## REQUIRED WORK
Find the line below with "Survey the image" and the line with "List all objects". Output exactly those lines and everything between them, leaving out the pictures.

## DATA FOR ANALYSIS
::::::

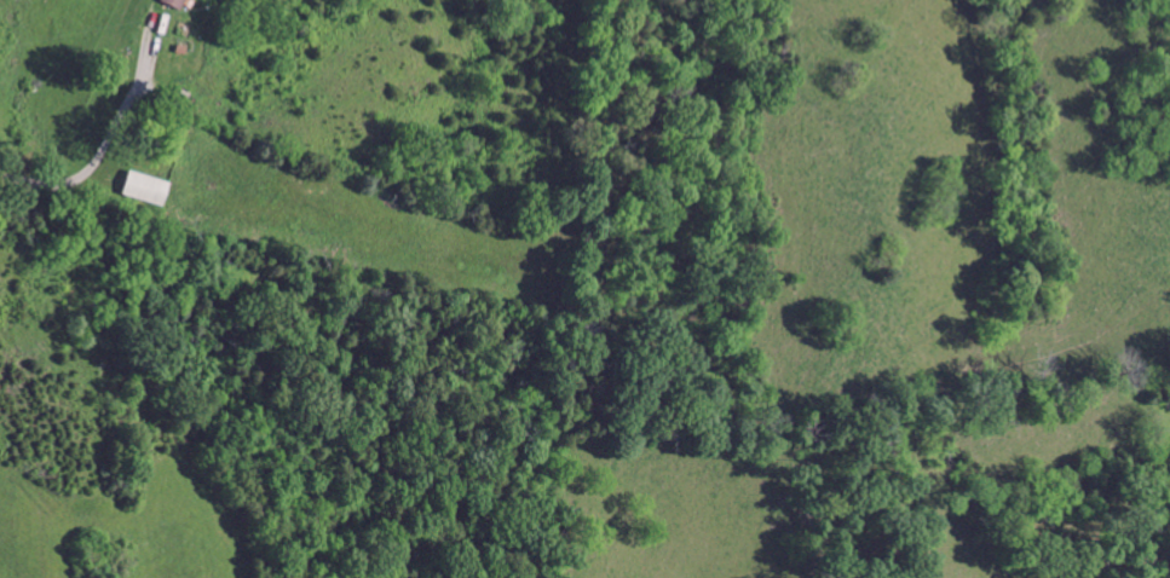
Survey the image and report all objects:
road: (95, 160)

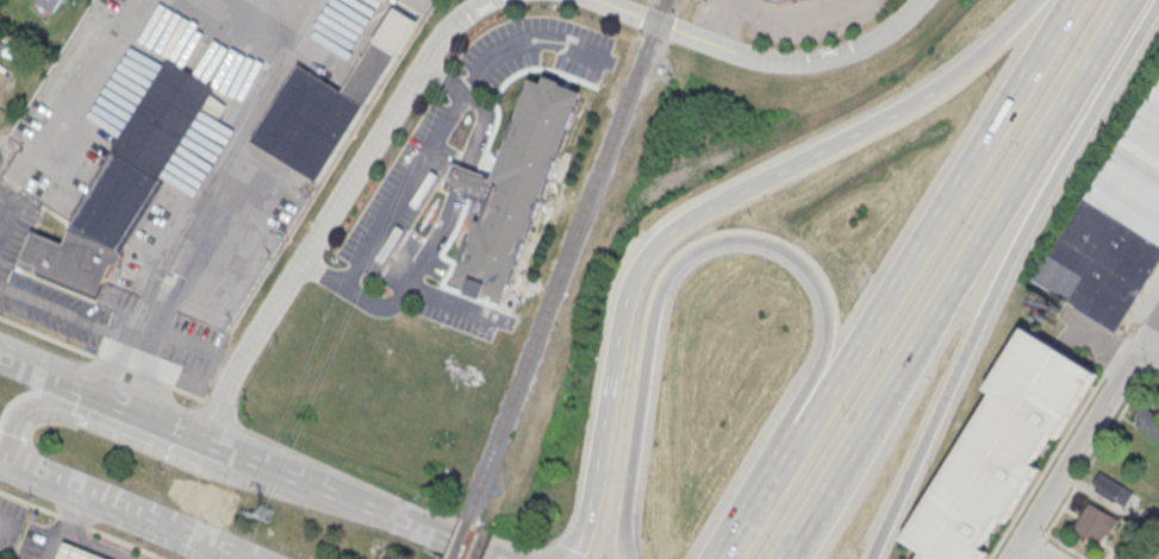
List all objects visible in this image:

::::::

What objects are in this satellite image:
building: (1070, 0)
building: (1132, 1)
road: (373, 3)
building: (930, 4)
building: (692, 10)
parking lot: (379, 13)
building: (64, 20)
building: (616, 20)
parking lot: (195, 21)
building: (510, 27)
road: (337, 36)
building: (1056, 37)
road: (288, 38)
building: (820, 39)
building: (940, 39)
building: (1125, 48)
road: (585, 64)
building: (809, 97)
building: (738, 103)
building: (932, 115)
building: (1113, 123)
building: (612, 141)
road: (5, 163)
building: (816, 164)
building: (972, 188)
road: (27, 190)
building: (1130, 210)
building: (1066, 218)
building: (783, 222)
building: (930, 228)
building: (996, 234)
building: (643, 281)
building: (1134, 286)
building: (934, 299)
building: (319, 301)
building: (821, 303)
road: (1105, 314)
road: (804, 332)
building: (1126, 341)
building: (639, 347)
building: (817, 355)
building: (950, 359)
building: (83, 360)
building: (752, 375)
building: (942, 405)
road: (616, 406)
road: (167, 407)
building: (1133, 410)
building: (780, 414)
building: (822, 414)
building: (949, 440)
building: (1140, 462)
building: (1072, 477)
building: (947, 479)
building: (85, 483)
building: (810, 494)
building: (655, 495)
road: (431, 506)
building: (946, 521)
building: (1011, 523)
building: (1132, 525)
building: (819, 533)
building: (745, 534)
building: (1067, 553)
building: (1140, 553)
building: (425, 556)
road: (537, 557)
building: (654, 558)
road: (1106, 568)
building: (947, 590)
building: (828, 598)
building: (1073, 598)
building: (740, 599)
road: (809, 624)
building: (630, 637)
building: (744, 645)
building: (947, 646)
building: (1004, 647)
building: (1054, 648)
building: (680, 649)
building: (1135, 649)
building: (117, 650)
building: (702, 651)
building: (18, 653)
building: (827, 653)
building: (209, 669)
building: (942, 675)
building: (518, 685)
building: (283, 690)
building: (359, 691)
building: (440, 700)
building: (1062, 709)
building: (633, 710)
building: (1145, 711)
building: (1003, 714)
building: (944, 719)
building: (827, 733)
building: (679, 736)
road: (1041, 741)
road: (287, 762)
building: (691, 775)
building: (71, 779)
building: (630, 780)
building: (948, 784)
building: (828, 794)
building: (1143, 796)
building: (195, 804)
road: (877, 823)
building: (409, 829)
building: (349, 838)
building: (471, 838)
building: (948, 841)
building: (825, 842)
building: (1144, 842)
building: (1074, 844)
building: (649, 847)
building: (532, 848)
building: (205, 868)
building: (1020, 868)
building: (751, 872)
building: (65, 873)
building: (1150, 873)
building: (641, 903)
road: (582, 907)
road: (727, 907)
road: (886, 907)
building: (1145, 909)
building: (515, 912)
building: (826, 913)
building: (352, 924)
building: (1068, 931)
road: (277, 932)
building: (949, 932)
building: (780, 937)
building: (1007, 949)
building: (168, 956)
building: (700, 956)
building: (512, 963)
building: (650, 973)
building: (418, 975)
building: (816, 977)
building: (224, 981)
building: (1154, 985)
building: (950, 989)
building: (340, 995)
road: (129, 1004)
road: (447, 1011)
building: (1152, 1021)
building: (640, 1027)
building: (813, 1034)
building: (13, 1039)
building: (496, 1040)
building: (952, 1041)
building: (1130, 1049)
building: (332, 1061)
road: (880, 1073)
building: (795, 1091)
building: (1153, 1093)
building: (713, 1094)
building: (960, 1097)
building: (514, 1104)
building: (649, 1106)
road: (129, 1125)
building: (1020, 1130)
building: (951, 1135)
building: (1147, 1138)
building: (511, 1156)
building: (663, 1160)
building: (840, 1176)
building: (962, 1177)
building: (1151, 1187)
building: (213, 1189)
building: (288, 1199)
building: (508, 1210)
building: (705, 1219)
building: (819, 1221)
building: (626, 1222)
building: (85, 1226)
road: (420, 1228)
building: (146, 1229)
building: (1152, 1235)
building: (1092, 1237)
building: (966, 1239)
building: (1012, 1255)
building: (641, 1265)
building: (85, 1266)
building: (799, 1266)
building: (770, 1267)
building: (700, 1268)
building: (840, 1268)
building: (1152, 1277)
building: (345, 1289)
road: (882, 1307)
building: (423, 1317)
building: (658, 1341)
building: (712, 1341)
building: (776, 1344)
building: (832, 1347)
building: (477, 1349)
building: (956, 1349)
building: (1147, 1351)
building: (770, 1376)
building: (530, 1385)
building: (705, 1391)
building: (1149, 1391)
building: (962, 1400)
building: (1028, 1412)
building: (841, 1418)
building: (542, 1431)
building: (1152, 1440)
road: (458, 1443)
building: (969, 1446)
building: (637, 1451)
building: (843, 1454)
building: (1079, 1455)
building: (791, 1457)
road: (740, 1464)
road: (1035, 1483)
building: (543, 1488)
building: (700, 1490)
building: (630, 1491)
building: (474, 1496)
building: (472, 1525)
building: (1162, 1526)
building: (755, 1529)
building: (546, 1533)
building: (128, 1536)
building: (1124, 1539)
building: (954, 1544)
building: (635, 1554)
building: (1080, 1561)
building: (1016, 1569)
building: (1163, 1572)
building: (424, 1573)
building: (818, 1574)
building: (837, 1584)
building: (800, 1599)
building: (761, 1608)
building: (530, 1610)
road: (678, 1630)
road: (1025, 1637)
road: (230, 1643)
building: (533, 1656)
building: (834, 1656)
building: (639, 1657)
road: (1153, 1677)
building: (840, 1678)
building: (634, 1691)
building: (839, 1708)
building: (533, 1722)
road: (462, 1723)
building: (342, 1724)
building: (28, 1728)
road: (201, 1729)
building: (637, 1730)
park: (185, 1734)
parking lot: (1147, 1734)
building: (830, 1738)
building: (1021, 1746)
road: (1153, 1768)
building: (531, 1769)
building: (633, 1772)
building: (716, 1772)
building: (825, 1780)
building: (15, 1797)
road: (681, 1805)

::::::

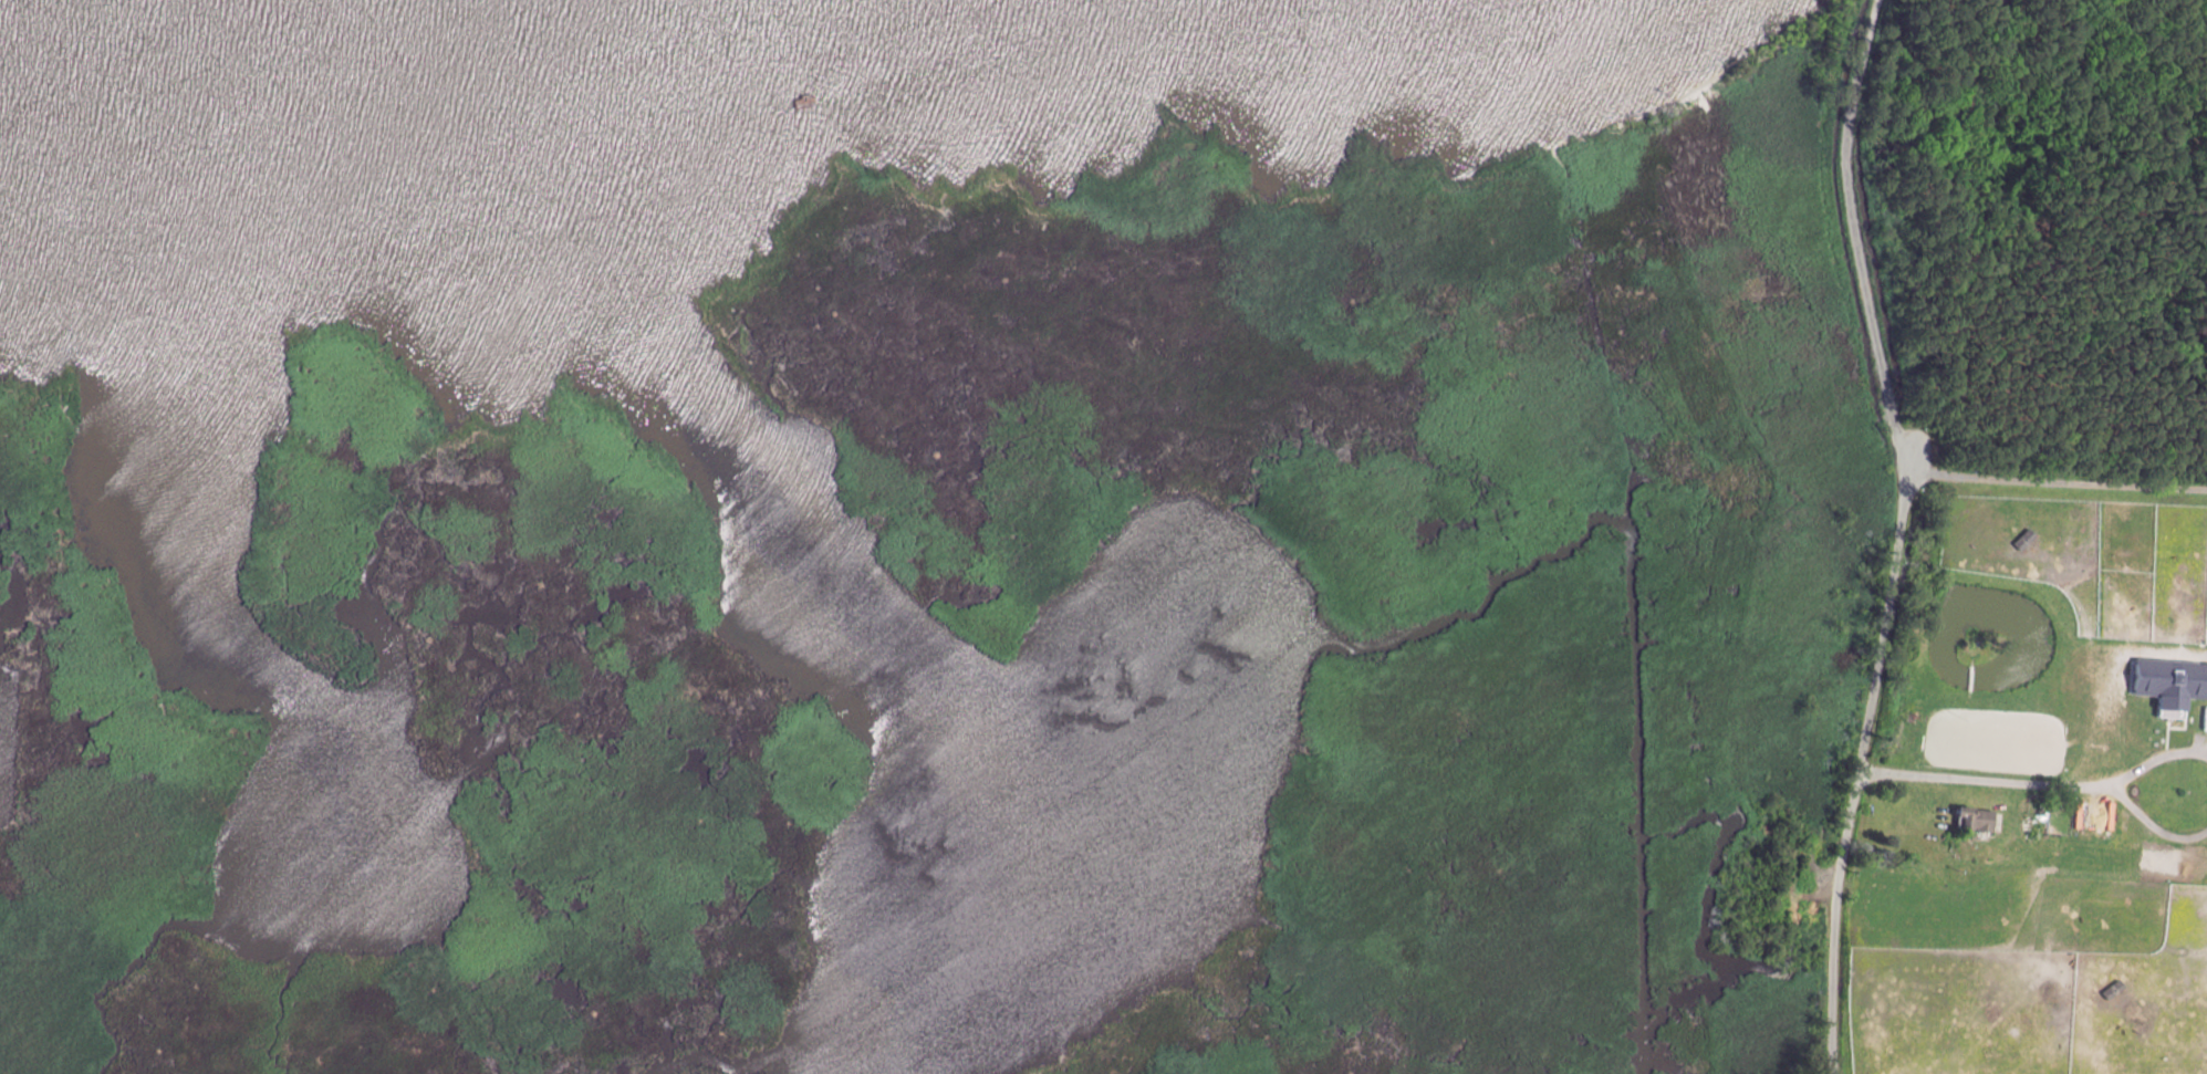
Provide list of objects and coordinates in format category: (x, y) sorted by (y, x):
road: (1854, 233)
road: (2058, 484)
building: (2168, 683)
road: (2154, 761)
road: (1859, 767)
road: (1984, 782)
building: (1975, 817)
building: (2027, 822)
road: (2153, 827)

::::::

## TASK SOLUTION
Survey the image and report all objects:
road: (95, 160)

List all objects visible in this image:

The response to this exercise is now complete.